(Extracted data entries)

>>

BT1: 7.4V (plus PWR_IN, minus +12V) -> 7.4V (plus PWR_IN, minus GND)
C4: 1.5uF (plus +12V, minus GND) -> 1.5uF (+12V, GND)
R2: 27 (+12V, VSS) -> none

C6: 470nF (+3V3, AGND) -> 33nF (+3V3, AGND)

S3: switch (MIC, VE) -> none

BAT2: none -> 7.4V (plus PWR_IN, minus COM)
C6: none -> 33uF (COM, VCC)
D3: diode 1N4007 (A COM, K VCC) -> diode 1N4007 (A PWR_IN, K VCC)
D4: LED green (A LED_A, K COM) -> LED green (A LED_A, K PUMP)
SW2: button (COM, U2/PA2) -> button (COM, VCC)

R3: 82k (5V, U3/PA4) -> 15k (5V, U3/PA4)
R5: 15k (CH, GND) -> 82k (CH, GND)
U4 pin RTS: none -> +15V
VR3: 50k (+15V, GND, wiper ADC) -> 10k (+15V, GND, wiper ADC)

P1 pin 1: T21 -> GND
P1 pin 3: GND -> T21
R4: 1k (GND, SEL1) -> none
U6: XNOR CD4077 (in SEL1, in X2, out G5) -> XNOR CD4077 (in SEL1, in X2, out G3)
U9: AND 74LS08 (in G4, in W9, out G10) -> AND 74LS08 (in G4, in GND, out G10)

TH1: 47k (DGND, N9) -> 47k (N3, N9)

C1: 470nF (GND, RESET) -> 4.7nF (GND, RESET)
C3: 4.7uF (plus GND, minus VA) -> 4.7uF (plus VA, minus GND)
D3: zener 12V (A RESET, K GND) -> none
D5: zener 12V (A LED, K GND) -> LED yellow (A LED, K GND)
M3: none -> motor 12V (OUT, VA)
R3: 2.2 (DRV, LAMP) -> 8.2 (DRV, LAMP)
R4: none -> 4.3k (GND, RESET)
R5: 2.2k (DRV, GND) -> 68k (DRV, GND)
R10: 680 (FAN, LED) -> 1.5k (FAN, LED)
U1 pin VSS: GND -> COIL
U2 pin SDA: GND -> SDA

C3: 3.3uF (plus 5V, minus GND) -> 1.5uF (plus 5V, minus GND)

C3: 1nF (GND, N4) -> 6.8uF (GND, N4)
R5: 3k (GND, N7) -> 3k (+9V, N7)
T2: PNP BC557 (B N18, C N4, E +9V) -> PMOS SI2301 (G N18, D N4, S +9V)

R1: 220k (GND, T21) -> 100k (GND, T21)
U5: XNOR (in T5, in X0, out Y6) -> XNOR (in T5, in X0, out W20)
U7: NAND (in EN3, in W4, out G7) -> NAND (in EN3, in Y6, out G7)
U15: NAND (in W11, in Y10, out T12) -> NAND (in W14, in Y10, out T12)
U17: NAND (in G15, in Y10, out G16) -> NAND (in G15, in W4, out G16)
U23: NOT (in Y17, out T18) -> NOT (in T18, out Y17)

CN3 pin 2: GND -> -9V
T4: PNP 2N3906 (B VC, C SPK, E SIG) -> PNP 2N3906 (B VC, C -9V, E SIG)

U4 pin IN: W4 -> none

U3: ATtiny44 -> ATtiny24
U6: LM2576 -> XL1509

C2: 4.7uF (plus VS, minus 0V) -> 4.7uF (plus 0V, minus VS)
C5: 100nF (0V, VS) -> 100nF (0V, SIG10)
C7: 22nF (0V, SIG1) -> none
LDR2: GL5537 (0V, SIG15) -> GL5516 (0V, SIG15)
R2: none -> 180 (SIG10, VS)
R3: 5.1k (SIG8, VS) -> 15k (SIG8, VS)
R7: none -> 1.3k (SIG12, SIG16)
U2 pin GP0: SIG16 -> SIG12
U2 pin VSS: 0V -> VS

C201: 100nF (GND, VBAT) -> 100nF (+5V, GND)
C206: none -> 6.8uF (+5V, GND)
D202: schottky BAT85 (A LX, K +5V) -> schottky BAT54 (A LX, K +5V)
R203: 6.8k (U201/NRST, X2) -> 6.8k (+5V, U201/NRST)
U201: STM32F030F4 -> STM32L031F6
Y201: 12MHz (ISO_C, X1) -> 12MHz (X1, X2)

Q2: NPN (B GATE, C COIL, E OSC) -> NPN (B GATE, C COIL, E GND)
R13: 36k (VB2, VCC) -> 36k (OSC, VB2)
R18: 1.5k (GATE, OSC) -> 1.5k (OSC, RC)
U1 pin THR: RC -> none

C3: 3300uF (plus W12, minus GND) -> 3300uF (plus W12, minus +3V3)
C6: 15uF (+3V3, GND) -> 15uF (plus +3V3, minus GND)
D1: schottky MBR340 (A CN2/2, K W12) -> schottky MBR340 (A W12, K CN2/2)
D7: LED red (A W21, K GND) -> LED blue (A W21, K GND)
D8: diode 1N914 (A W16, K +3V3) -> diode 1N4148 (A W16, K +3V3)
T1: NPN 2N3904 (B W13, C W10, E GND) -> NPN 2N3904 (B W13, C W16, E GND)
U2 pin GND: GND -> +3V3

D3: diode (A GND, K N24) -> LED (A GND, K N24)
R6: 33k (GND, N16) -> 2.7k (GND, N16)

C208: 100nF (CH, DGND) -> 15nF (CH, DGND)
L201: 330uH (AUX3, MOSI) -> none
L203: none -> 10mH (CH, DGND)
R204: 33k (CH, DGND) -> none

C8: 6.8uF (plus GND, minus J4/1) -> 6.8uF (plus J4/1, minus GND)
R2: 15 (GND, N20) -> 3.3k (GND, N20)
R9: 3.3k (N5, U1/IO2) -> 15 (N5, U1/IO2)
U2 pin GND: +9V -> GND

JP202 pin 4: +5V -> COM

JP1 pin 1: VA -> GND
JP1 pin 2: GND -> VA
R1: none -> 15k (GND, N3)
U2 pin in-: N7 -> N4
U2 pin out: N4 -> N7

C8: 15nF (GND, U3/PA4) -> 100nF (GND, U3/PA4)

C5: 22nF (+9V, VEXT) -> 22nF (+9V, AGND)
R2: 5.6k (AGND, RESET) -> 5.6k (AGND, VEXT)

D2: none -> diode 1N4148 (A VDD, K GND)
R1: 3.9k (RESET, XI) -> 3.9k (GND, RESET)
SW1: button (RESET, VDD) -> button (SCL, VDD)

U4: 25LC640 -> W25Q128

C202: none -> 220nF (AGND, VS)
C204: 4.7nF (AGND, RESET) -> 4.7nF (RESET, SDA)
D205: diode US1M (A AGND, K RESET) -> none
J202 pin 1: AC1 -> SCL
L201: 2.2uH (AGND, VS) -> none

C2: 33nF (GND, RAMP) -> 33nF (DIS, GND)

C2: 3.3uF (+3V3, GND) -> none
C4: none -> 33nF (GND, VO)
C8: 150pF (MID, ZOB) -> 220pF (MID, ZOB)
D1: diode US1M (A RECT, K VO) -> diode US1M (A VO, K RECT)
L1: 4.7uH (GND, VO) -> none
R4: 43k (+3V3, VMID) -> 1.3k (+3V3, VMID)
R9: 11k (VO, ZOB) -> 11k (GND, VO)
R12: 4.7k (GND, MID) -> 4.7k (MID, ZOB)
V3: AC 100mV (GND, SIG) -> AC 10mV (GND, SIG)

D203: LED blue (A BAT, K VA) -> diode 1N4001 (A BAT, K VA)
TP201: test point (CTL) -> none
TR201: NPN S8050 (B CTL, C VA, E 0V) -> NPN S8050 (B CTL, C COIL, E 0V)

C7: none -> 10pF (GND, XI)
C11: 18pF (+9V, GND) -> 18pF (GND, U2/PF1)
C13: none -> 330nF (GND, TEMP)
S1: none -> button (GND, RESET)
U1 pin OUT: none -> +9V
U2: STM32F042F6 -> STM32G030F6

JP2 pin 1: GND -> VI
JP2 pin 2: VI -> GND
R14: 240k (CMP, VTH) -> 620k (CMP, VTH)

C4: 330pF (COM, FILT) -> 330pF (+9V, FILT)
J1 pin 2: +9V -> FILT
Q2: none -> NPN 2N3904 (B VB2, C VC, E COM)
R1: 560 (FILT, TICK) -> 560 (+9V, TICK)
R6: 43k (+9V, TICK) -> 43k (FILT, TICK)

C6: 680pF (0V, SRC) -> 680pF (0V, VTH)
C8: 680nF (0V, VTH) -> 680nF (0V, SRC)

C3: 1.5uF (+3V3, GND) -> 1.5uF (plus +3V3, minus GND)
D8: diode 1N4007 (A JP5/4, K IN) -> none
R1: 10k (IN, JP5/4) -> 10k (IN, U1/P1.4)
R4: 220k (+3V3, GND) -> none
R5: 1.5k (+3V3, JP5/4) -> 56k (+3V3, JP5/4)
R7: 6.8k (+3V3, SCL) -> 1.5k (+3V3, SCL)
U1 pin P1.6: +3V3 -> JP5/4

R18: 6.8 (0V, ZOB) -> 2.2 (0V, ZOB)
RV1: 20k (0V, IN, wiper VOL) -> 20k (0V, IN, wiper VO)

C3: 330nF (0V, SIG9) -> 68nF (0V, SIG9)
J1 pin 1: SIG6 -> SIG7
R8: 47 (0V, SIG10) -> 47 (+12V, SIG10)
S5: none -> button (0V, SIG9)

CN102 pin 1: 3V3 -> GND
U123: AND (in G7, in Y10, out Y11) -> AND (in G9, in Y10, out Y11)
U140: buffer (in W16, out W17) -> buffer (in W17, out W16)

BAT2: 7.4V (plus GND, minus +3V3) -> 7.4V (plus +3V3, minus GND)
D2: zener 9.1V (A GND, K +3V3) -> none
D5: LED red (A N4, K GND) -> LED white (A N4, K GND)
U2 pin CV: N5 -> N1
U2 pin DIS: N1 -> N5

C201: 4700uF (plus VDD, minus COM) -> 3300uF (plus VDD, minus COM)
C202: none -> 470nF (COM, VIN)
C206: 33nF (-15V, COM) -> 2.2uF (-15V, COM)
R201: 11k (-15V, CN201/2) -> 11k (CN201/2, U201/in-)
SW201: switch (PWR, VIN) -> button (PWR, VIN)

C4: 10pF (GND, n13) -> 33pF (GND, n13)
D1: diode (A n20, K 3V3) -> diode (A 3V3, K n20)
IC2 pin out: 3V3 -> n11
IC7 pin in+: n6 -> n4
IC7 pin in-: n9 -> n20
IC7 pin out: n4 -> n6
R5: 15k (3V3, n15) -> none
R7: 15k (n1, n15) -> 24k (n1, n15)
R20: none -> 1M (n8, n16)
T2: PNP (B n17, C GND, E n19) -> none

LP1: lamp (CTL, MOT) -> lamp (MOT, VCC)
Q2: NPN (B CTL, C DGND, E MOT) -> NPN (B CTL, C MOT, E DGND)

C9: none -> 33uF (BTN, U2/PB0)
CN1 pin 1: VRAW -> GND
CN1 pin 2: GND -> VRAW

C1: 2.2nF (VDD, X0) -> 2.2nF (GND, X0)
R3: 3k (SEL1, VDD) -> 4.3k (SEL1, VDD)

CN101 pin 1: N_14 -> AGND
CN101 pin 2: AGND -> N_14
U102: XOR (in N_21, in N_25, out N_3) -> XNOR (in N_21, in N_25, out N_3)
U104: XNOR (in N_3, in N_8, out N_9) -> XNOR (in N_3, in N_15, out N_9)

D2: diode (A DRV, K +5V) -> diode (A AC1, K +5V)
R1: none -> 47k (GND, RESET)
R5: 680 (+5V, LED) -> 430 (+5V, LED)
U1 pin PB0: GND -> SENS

<<

• [Task]
Out of the entries above, write out only the lines between the line holding "C7: none -> 10pF (GND, XI)" and the line holding "U2 pin CV: N5 -> N1", inclusive, each exactly as given.

• [Solved exercise]
C7: none -> 10pF (GND, XI)
C11: 18pF (+9V, GND) -> 18pF (GND, U2/PF1)
C13: none -> 330nF (GND, TEMP)
S1: none -> button (GND, RESET)
U1 pin OUT: none -> +9V
U2: STM32F042F6 -> STM32G030F6

JP2 pin 1: GND -> VI
JP2 pin 2: VI -> GND
R14: 240k (CMP, VTH) -> 620k (CMP, VTH)

C4: 330pF (COM, FILT) -> 330pF (+9V, FILT)
J1 pin 2: +9V -> FILT
Q2: none -> NPN 2N3904 (B VB2, C VC, E COM)
R1: 560 (FILT, TICK) -> 560 (+9V, TICK)
R6: 43k (+9V, TICK) -> 43k (FILT, TICK)

C6: 680pF (0V, SRC) -> 680pF (0V, VTH)
C8: 680nF (0V, VTH) -> 680nF (0V, SRC)

C3: 1.5uF (+3V3, GND) -> 1.5uF (plus +3V3, minus GND)
D8: diode 1N4007 (A JP5/4, K IN) -> none
R1: 10k (IN, JP5/4) -> 10k (IN, U1/P1.4)
R4: 220k (+3V3, GND) -> none
R5: 1.5k (+3V3, JP5/4) -> 56k (+3V3, JP5/4)
R7: 6.8k (+3V3, SCL) -> 1.5k (+3V3, SCL)
U1 pin P1.6: +3V3 -> JP5/4

R18: 6.8 (0V, ZOB) -> 2.2 (0V, ZOB)
RV1: 20k (0V, IN, wiper VOL) -> 20k (0V, IN, wiper VO)

C3: 330nF (0V, SIG9) -> 68nF (0V, SIG9)
J1 pin 1: SIG6 -> SIG7
R8: 47 (0V, SIG10) -> 47 (+12V, SIG10)
S5: none -> button (0V, SIG9)

CN102 pin 1: 3V3 -> GND
U123: AND (in G7, in Y10, out Y11) -> AND (in G9, in Y10, out Y11)
U140: buffer (in W16, out W17) -> buffer (in W17, out W16)

BAT2: 7.4V (plus GND, minus +3V3) -> 7.4V (plus +3V3, minus GND)
D2: zener 9.1V (A GND, K +3V3) -> none
D5: LED red (A N4, K GND) -> LED white (A N4, K GND)
U2 pin CV: N5 -> N1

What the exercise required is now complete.